--- Dataset Enclosed Below ---

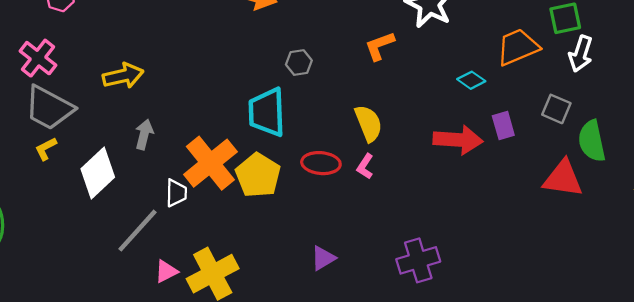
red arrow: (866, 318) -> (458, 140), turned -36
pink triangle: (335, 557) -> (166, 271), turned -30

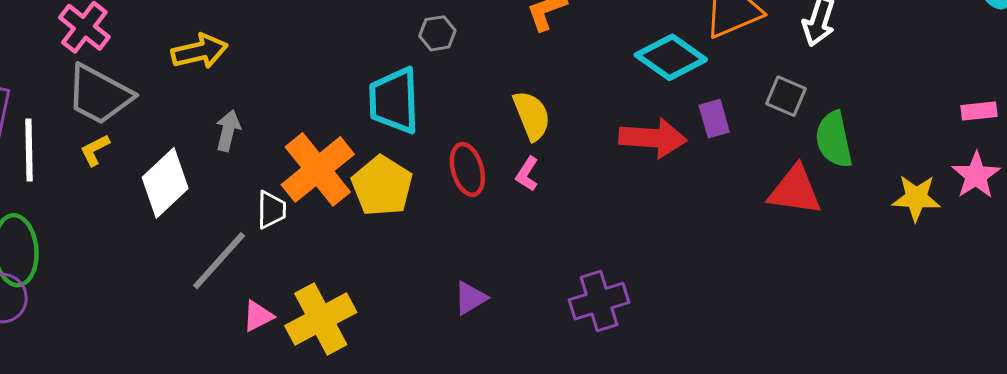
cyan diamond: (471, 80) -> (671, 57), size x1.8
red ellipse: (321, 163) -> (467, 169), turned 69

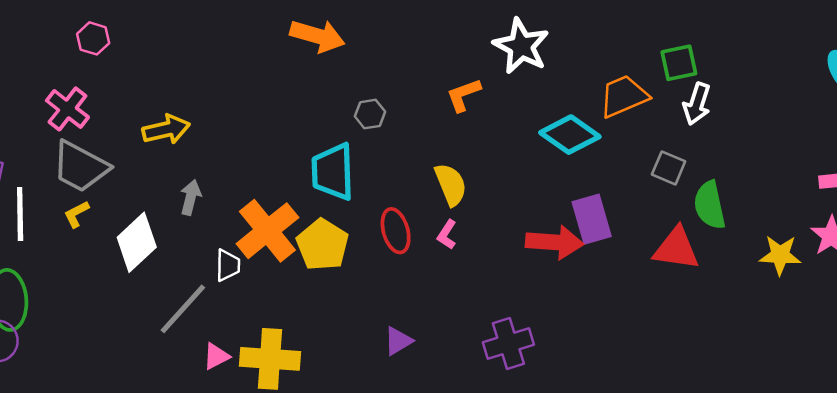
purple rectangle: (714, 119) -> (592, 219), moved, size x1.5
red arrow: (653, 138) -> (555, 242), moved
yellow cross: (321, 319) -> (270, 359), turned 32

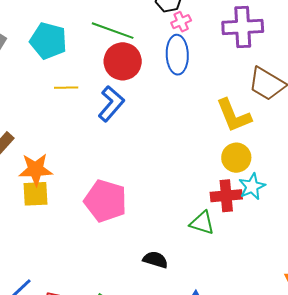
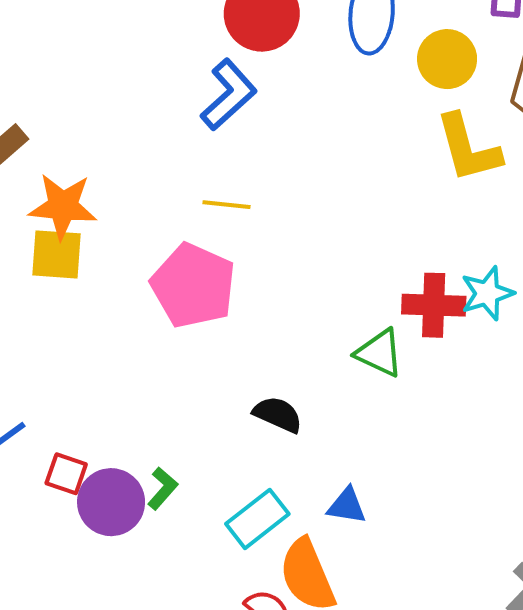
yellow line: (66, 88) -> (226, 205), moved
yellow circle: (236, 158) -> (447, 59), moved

--- End of Enclosed Dataset ---

> _Exercise prompt_
What the reply must contain is an exact transcription of the data above and none of its pictures.

> _Exercise output_
red arrow: (866, 318) -> (458, 140), turned -36
pink triangle: (335, 557) -> (166, 271), turned -30

cyan diamond: (471, 80) -> (671, 57), size x1.8
red ellipse: (321, 163) -> (467, 169), turned 69

purple rectangle: (714, 119) -> (592, 219), moved, size x1.5
red arrow: (653, 138) -> (555, 242), moved
yellow cross: (321, 319) -> (270, 359), turned 32

yellow line: (66, 88) -> (226, 205), moved
yellow circle: (236, 158) -> (447, 59), moved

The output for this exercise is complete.